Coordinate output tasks
####################

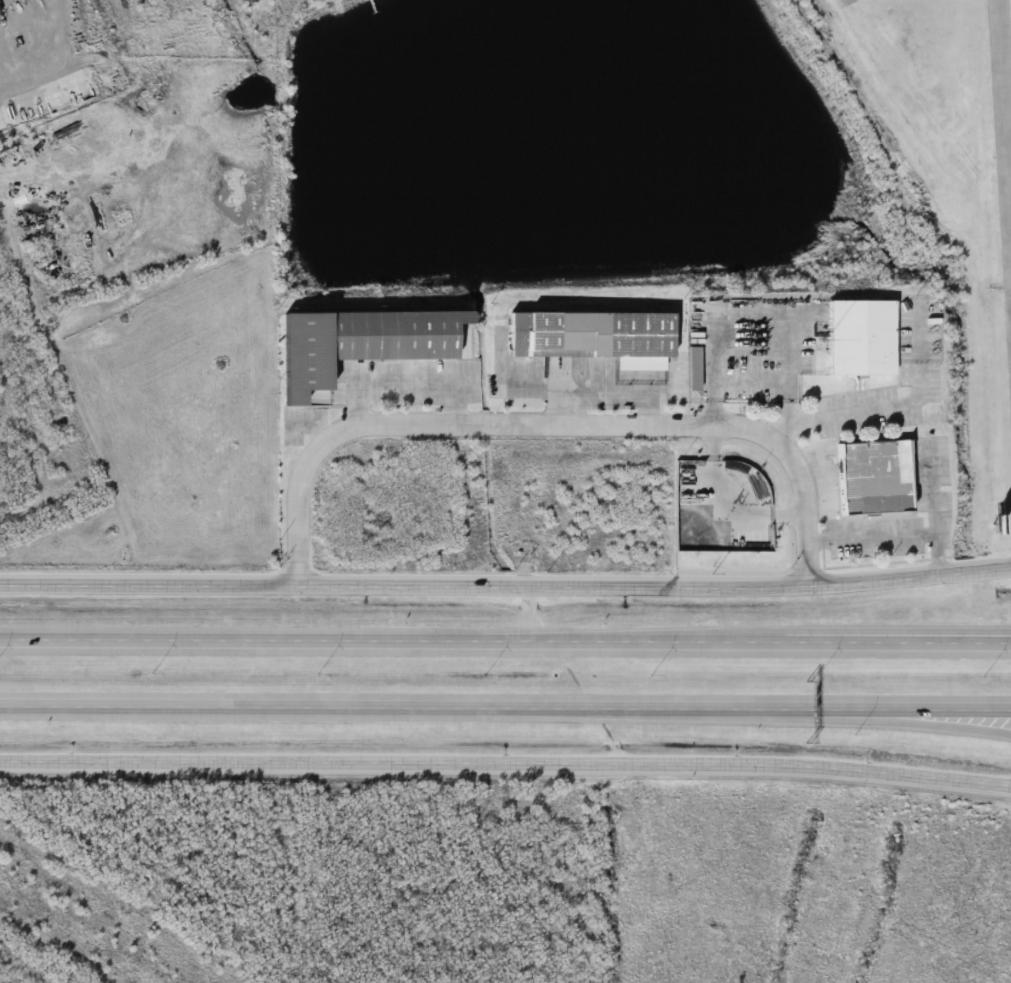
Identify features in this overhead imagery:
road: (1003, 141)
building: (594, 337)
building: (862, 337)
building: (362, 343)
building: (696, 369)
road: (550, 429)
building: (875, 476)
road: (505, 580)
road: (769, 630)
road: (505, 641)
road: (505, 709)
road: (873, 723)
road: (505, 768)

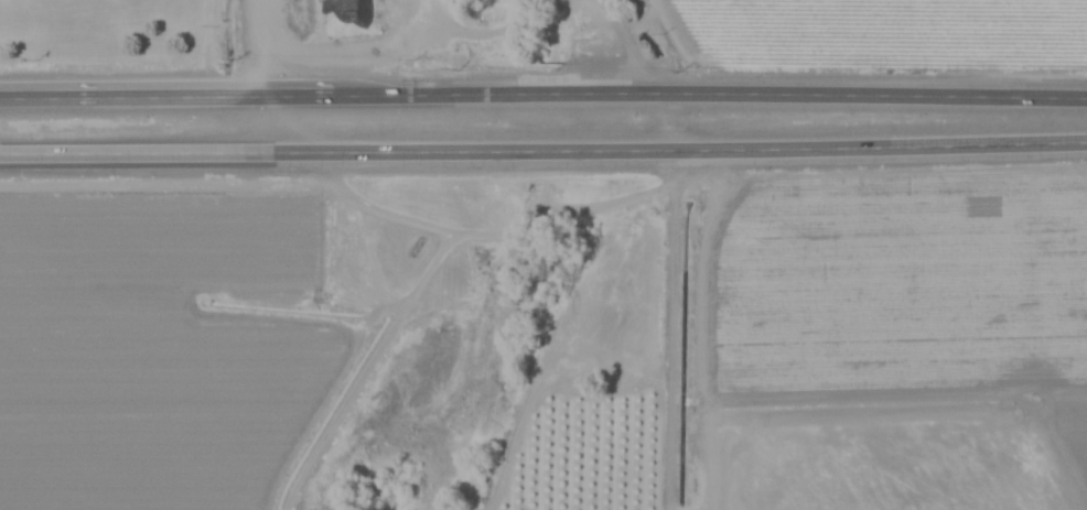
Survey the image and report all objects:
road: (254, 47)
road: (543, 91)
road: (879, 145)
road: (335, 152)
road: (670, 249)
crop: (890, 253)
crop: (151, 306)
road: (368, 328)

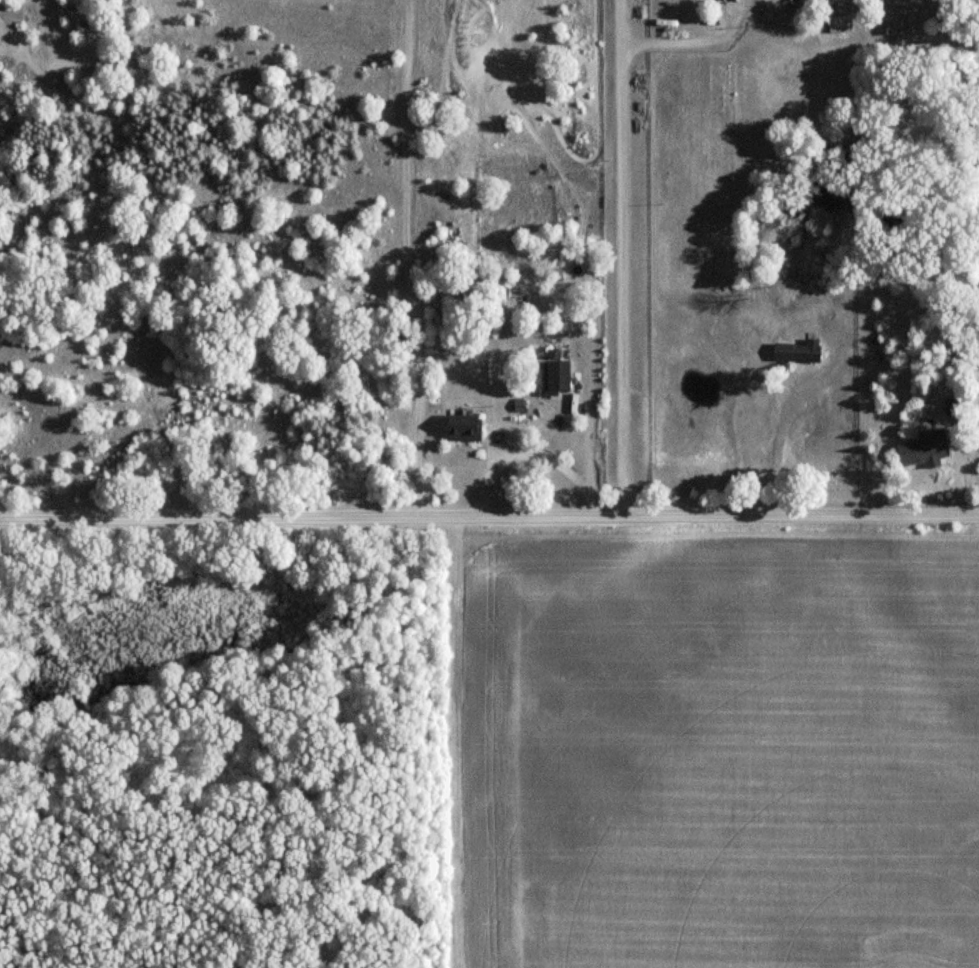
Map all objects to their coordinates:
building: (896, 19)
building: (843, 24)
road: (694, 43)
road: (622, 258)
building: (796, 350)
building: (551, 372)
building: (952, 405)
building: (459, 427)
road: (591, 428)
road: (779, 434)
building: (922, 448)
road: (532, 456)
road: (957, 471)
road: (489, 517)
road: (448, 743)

####################

Would you output the data exactly, without any of its images?

Identify features in this overhead imagery:
road: (1003, 141)
building: (594, 337)
building: (862, 337)
building: (362, 343)
building: (696, 369)
road: (550, 429)
building: (875, 476)
road: (505, 580)
road: (769, 630)
road: (505, 641)
road: (505, 709)
road: (873, 723)
road: (505, 768)

Survey the image and report all objects:
road: (254, 47)
road: (543, 91)
road: (879, 145)
road: (335, 152)
road: (670, 249)
crop: (890, 253)
crop: (151, 306)
road: (368, 328)

Map all objects to their coordinates:
building: (896, 19)
building: (843, 24)
road: (694, 43)
road: (622, 258)
building: (796, 350)
building: (551, 372)
building: (952, 405)
building: (459, 427)
road: (591, 428)
road: (779, 434)
building: (922, 448)
road: (532, 456)
road: (957, 471)
road: (489, 517)
road: (448, 743)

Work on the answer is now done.